**YOUR OBJECTIVE:**
Return the run of lines below that opens with the line containing "U1: OR 74HC32" and closes with the line containing "U2: NAND CD4011", keeping each one exact.
** THE INPUT follows **
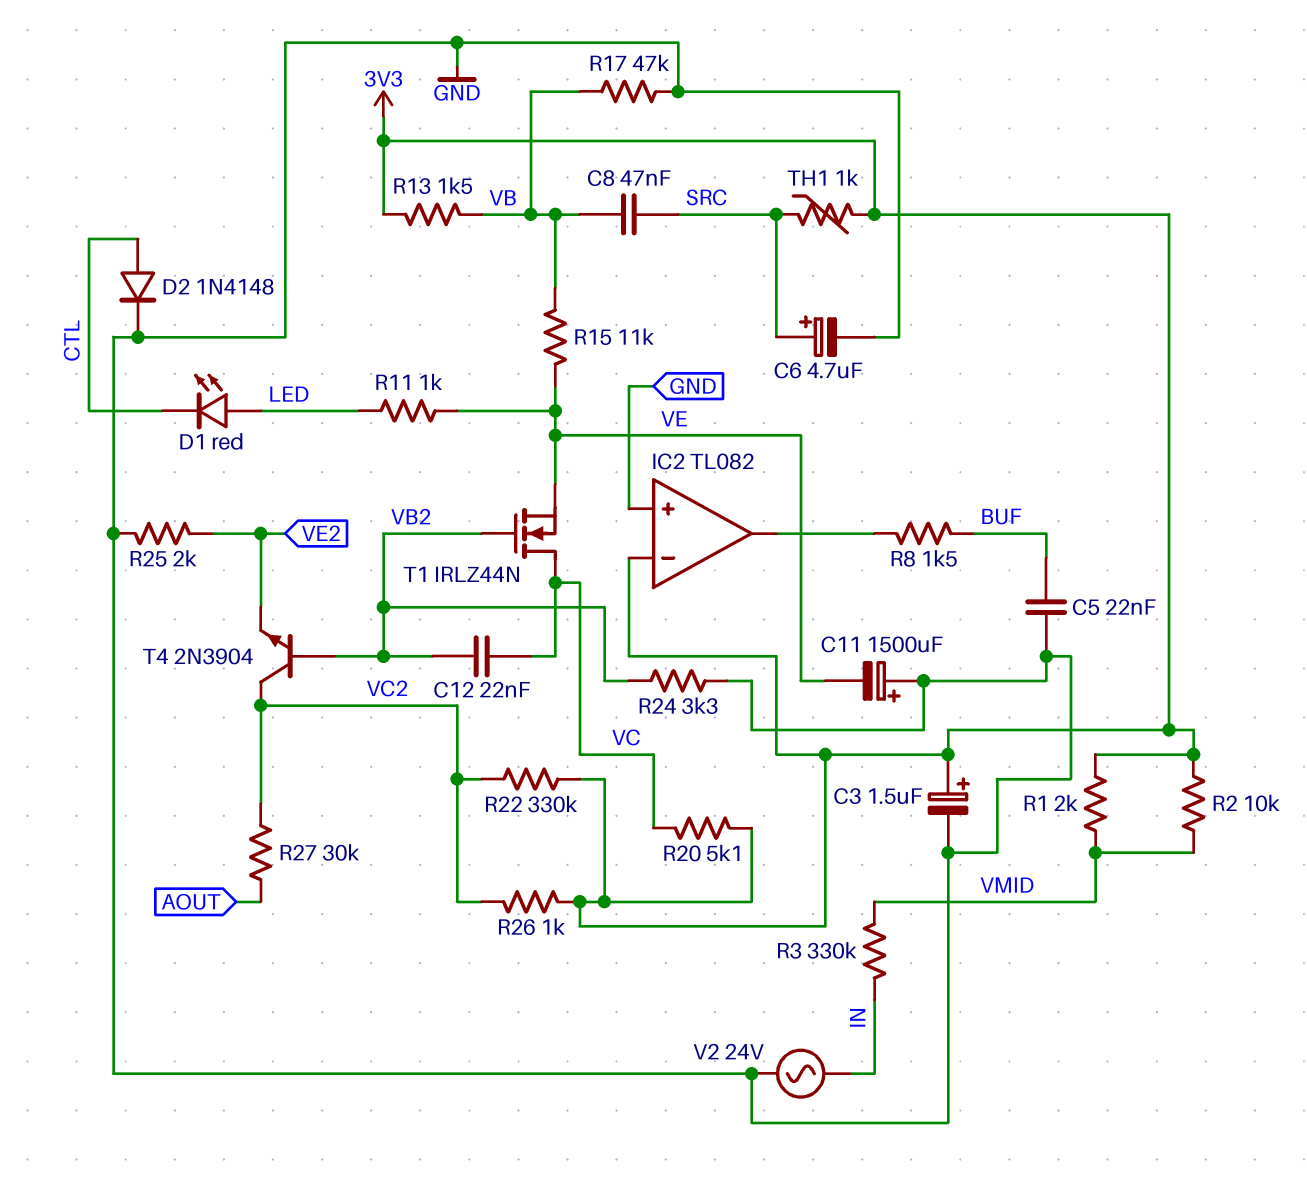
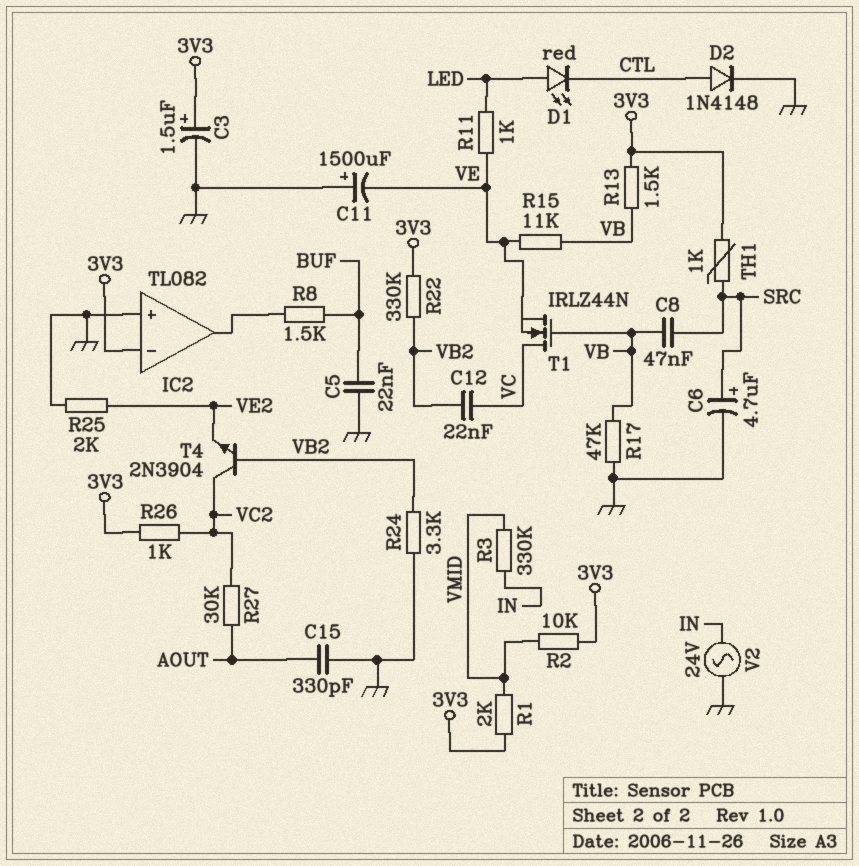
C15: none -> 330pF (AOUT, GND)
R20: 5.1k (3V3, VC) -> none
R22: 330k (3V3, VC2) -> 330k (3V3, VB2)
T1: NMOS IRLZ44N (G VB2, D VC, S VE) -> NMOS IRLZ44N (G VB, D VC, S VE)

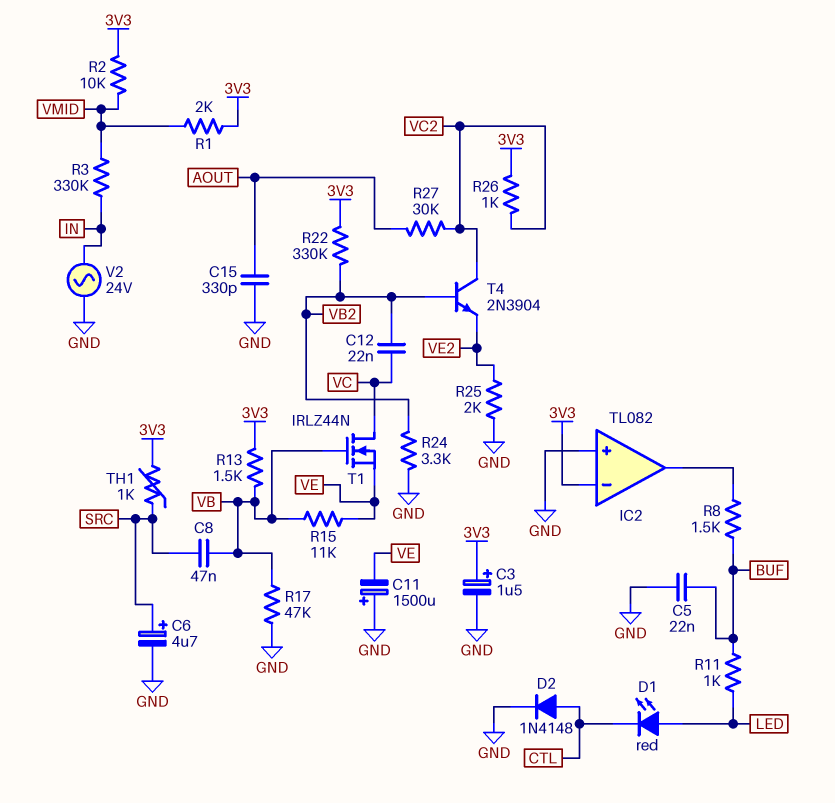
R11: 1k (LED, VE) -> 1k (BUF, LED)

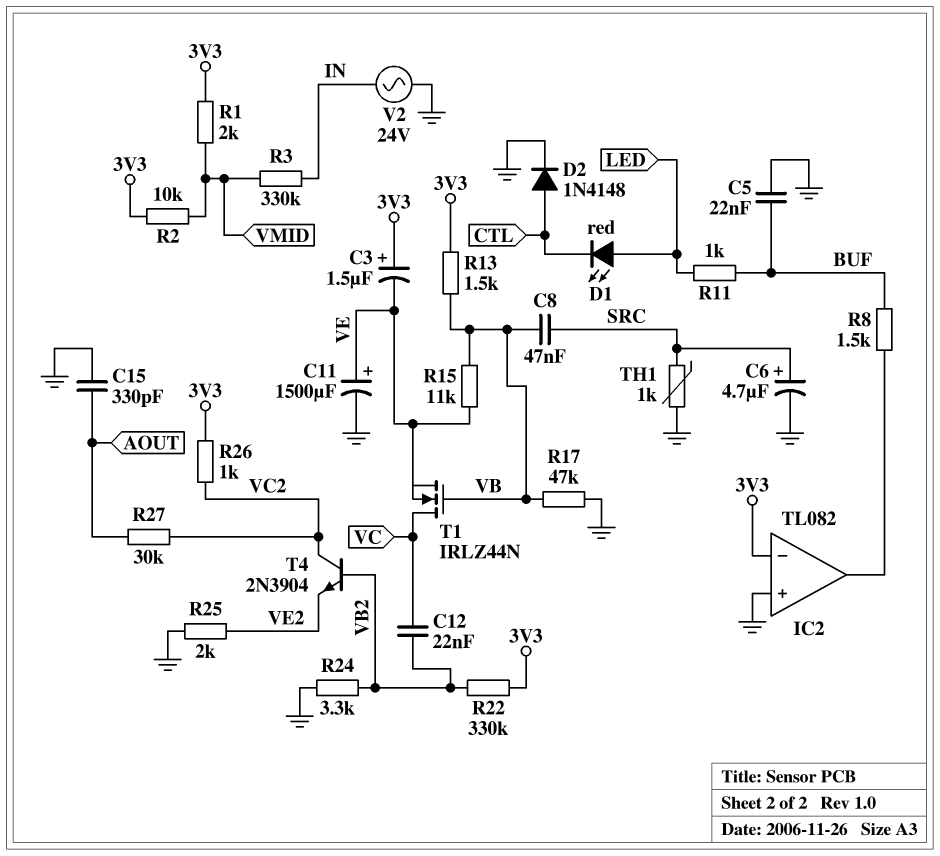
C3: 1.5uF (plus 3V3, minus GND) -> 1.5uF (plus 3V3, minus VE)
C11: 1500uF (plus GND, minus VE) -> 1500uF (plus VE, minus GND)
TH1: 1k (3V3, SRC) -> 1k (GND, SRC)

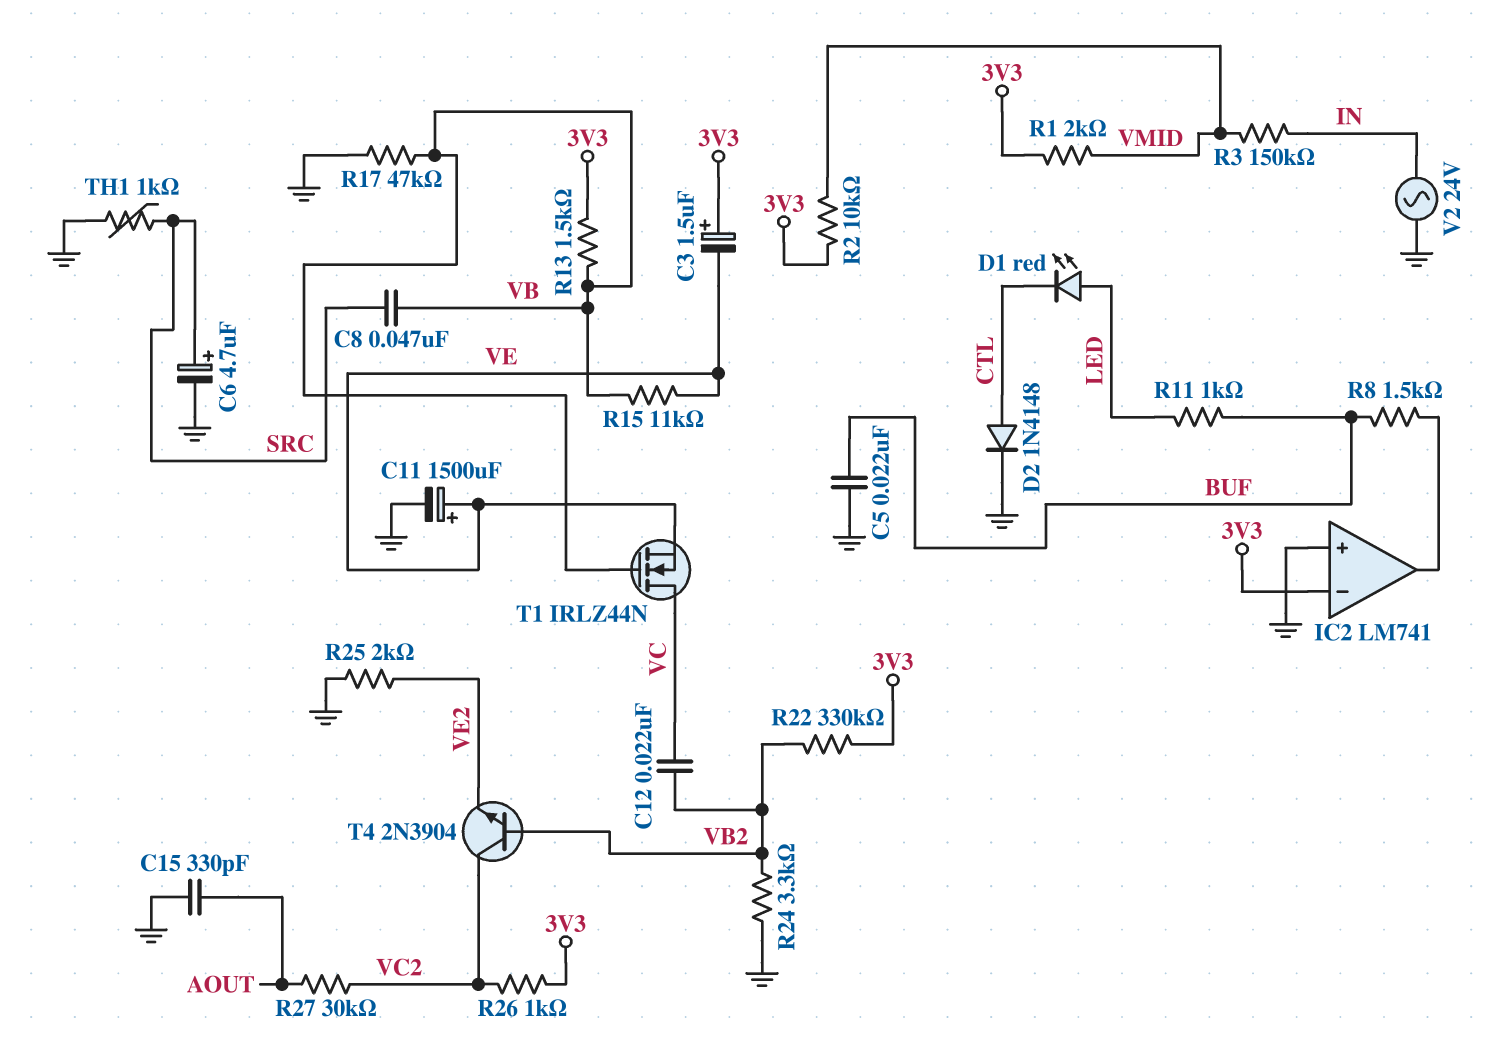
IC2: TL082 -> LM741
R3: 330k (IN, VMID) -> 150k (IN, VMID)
** End of THE INPUT **
** THE INPUT follows **
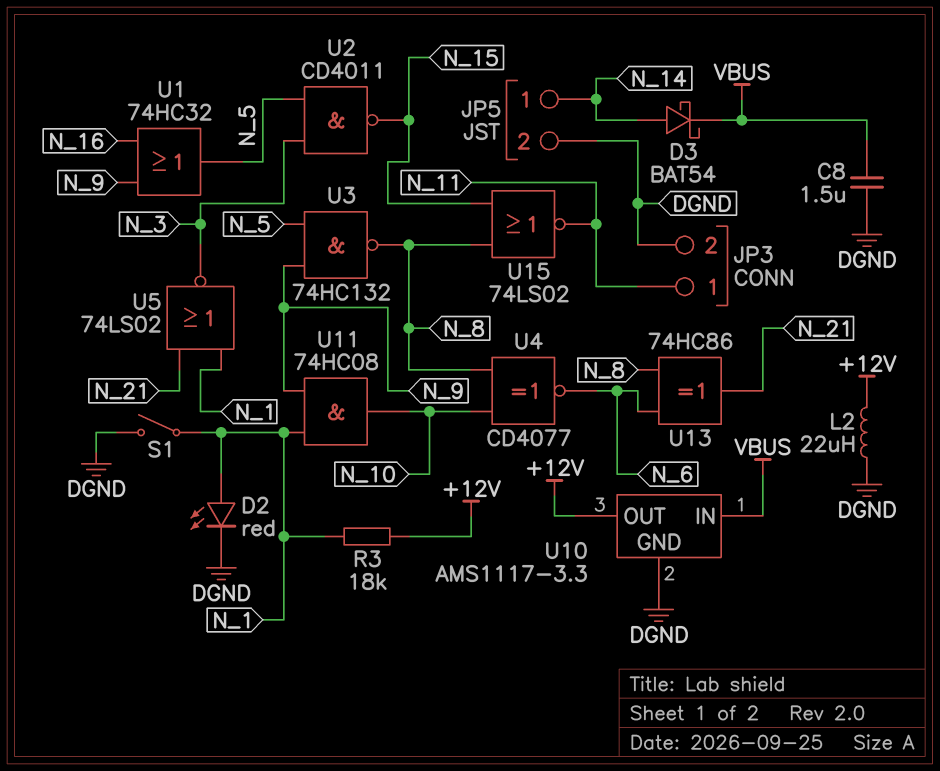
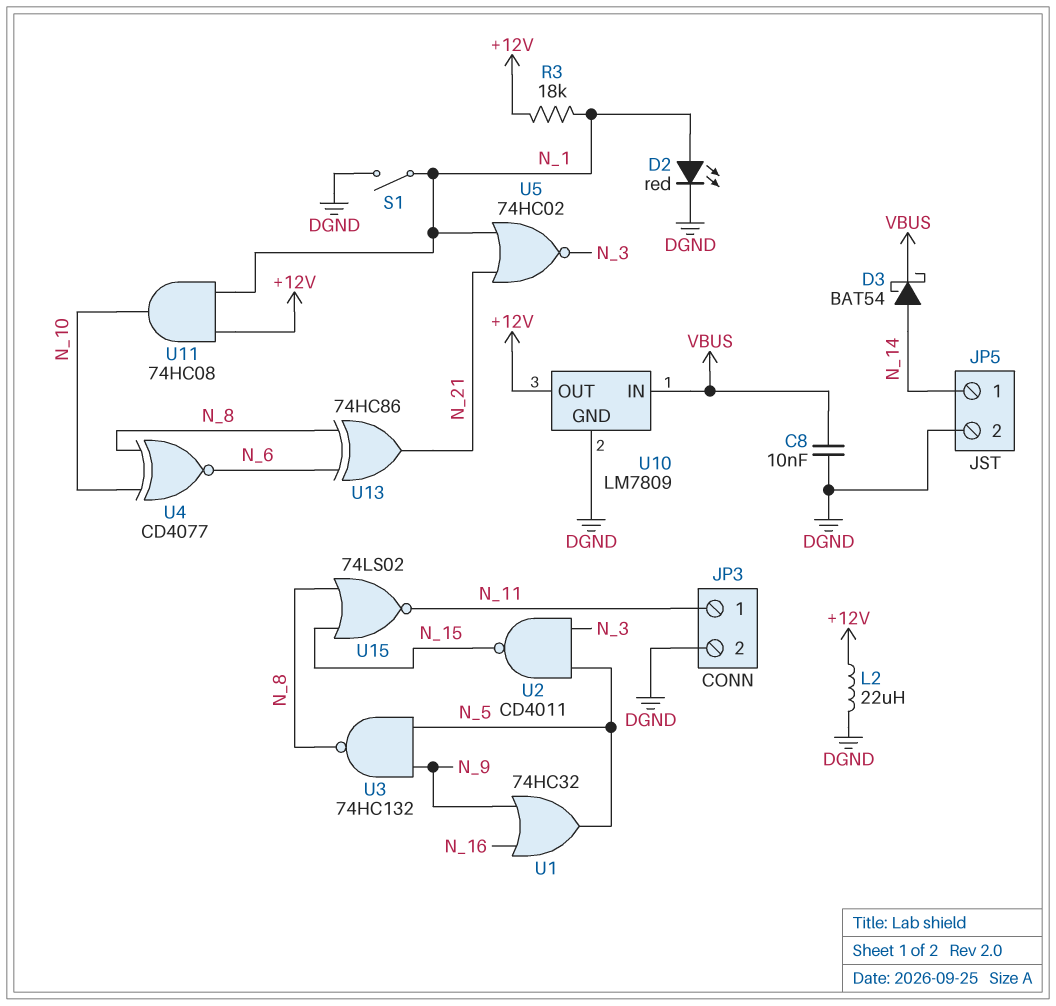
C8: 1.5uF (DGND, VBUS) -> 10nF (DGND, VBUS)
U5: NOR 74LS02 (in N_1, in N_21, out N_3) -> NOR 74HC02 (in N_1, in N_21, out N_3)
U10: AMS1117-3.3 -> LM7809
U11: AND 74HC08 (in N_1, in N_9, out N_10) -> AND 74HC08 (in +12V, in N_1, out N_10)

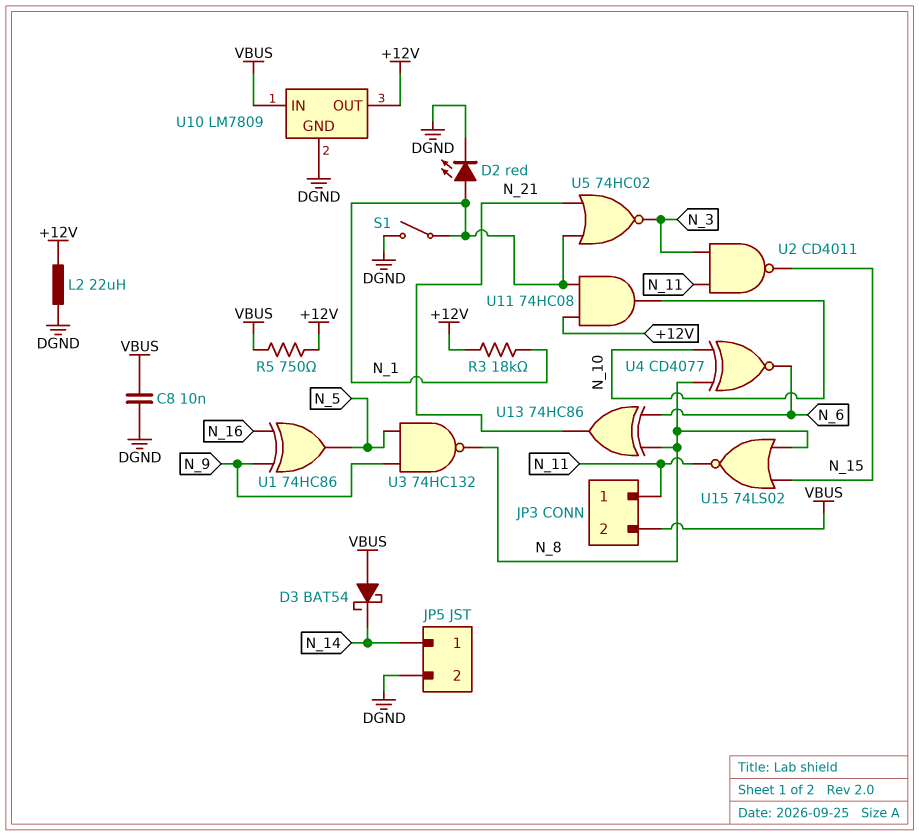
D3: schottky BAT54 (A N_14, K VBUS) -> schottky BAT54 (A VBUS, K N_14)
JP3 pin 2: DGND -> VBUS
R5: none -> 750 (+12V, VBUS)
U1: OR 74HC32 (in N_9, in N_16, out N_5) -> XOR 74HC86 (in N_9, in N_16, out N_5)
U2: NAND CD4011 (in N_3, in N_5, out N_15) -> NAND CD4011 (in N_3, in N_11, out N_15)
** End of THE INPUT **
**OUTPUT OF THE EXERCISE:**
U1: OR 74HC32 (in N_9, in N_16, out N_5) -> XOR 74HC86 (in N_9, in N_16, out N_5)
U2: NAND CD4011 (in N_3, in N_5, out N_15) -> NAND CD4011 (in N_3, in N_11, out N_15)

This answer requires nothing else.